## REQUIREMENT
Restate word for word the lines in the listing below, starting at the line containing "(207, 429) = (1018, 604): red glasses -> none" and ending at the line containing "(505, 142) = (394, 196): pink lamp -> none", both included; leave out the rest.

━━━

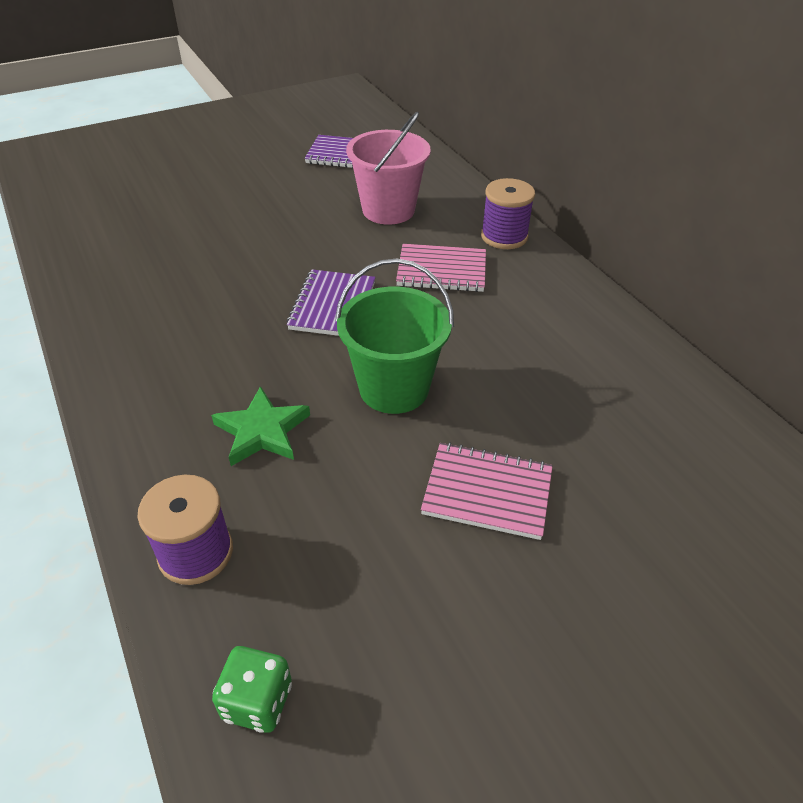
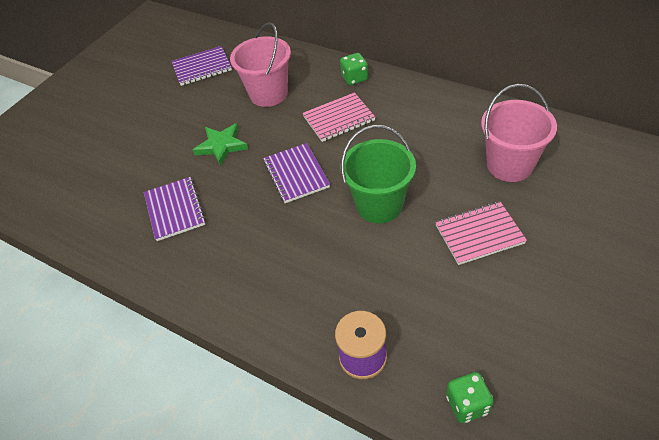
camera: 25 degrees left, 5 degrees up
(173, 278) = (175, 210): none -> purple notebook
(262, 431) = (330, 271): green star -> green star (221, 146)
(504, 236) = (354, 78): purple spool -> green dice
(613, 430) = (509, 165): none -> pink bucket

━━━

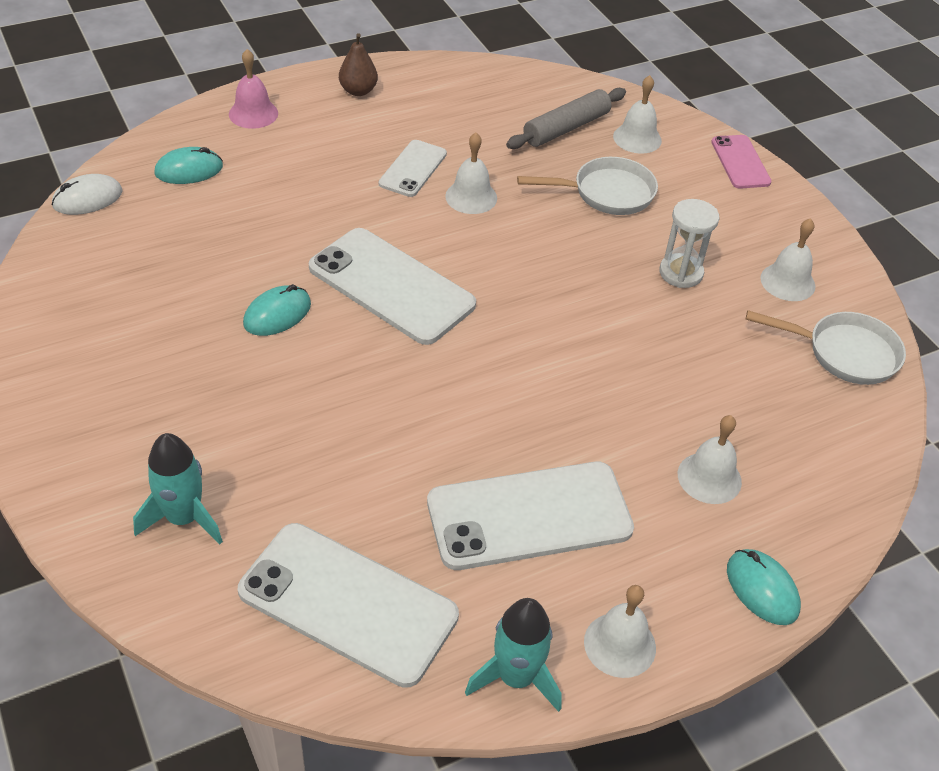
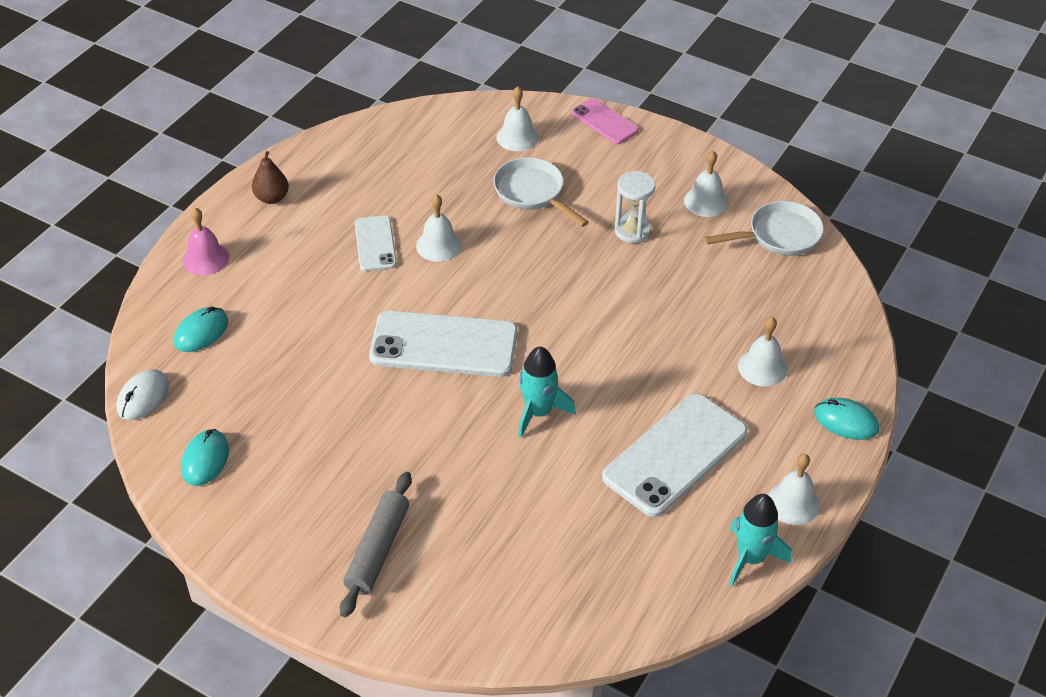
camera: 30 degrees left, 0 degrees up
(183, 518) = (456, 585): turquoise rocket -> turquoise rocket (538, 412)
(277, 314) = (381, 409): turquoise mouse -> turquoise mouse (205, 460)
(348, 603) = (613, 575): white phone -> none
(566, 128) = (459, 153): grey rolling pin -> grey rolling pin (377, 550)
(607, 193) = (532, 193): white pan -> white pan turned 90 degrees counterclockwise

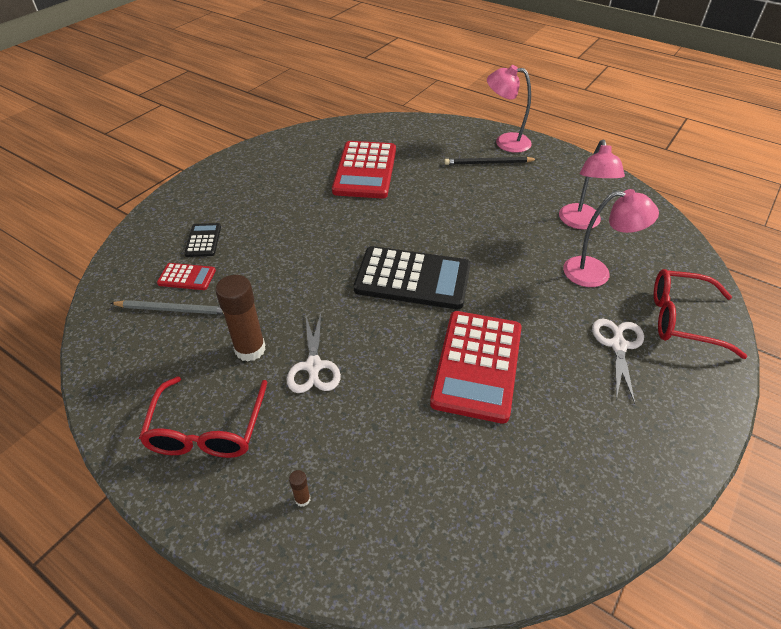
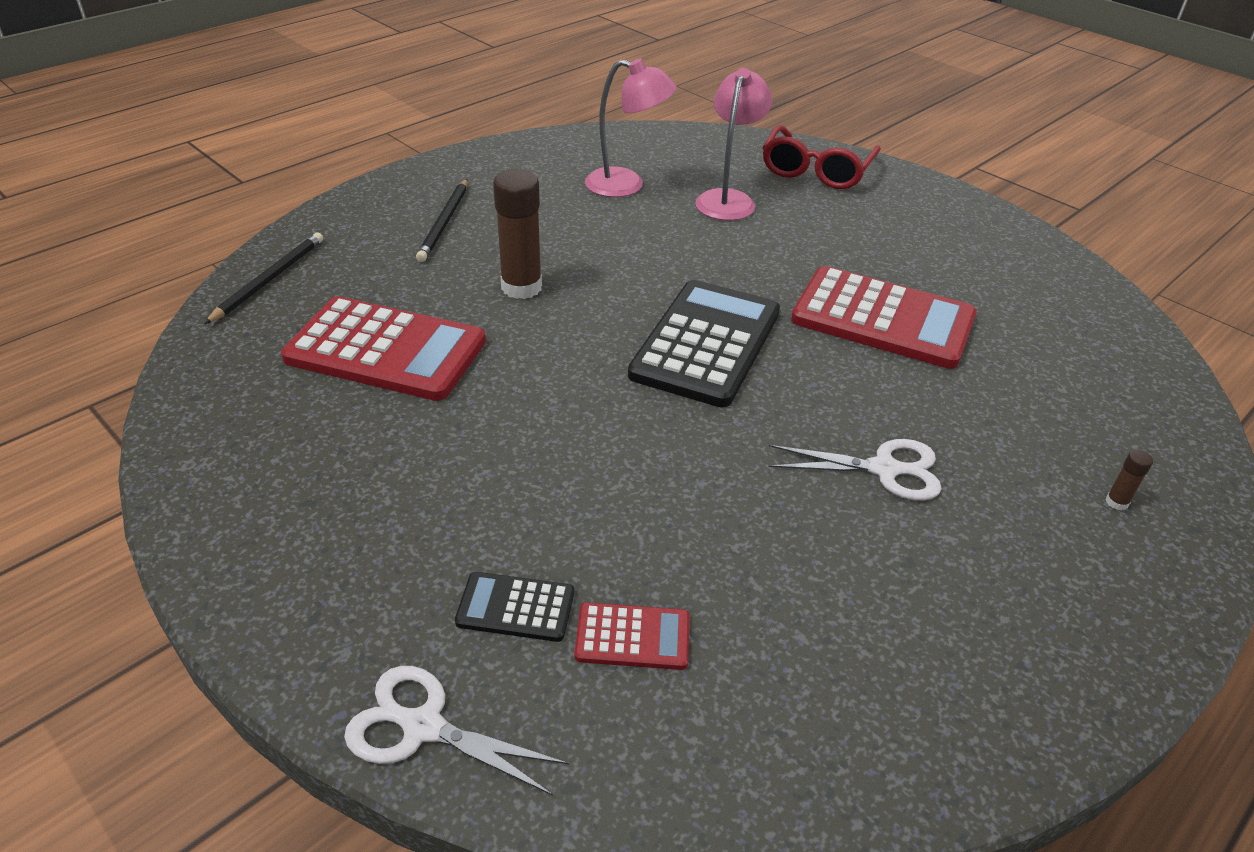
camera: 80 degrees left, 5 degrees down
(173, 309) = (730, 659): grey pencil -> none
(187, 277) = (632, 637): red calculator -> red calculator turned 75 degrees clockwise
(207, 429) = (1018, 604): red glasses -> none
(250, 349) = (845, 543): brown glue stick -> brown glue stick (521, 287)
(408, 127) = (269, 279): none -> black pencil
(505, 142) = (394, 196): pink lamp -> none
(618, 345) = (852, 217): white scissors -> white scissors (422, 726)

━━━

## WRITTEN SOLUTION
(207, 429) = (1018, 604): red glasses -> none
(250, 349) = (845, 543): brown glue stick -> brown glue stick (521, 287)
(408, 127) = (269, 279): none -> black pencil
(505, 142) = (394, 196): pink lamp -> none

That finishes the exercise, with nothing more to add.